▶ **Excerpted records**
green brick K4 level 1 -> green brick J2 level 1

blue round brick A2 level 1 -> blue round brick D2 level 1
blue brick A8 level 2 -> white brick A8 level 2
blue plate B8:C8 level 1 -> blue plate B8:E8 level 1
* * *
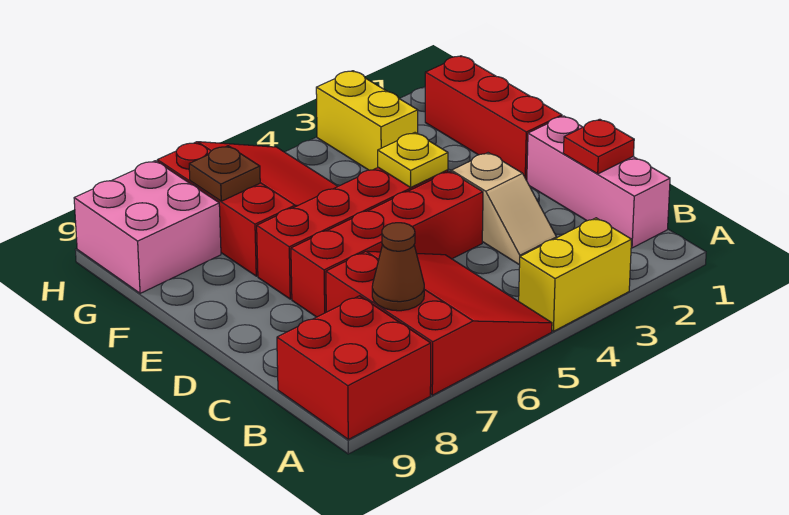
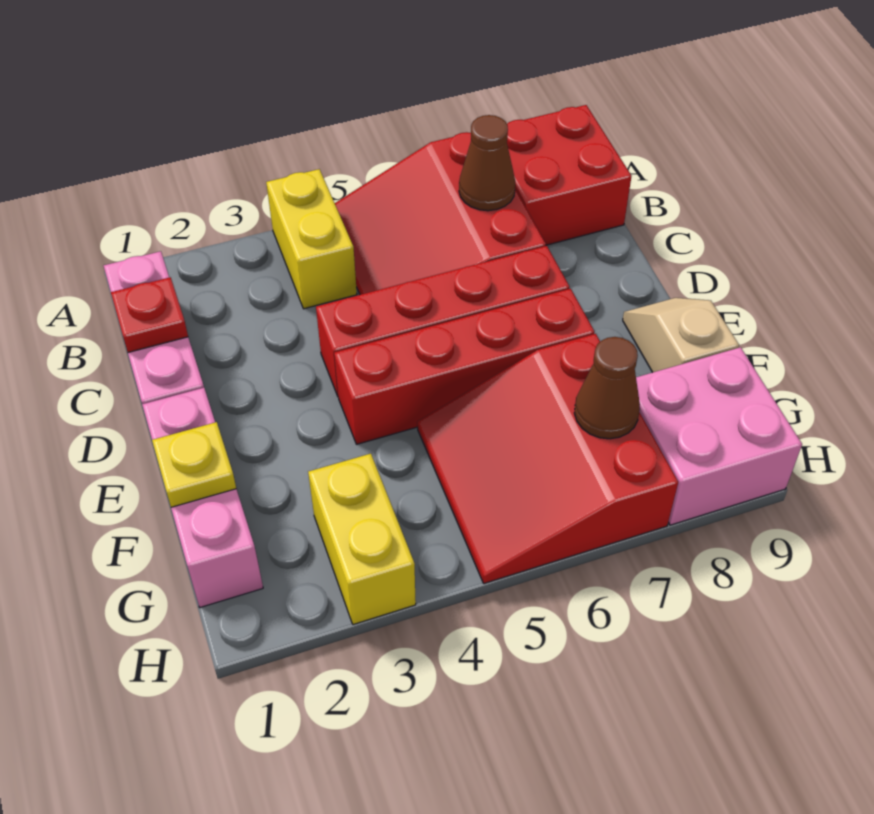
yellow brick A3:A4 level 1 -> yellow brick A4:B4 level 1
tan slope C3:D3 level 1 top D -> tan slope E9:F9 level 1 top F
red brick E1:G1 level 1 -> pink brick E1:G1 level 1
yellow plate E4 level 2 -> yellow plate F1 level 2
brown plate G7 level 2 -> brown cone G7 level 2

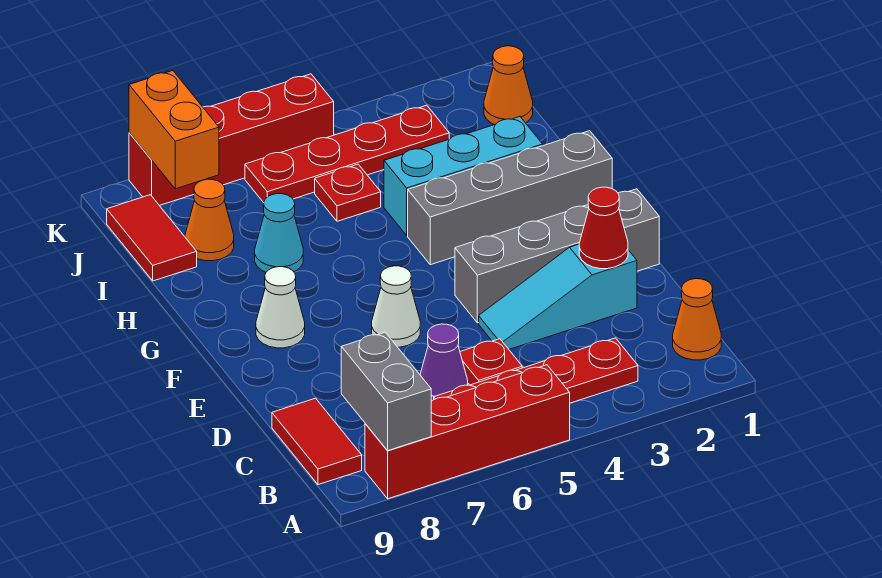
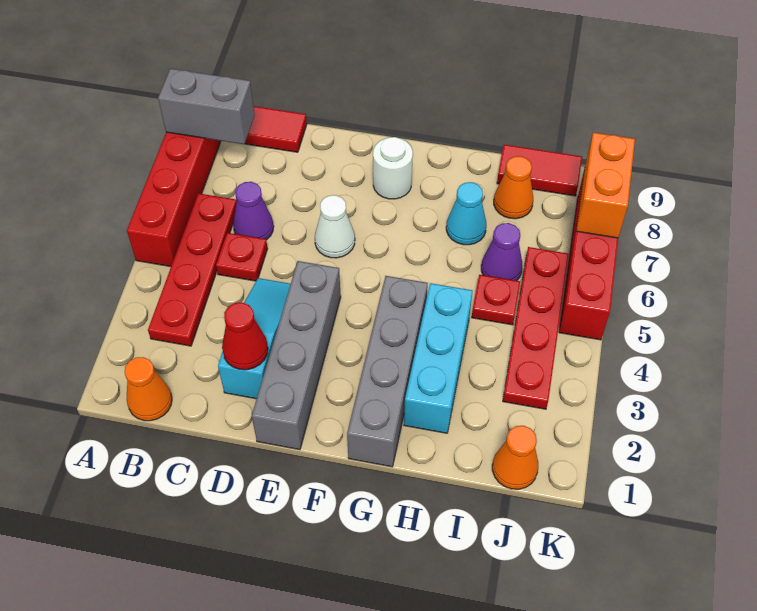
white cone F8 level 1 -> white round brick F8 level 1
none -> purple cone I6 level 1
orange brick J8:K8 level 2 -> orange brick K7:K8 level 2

▶ **Description of the task**
Reproduce the lines above starting at the one with "brown plate G7" and ending at the one with "orange brick J8:K8", both included, exactly and with no pictures.

▶ **Your response**
brown plate G7 level 2 -> brown cone G7 level 2

white cone F8 level 1 -> white round brick F8 level 1
none -> purple cone I6 level 1
orange brick J8:K8 level 2 -> orange brick K7:K8 level 2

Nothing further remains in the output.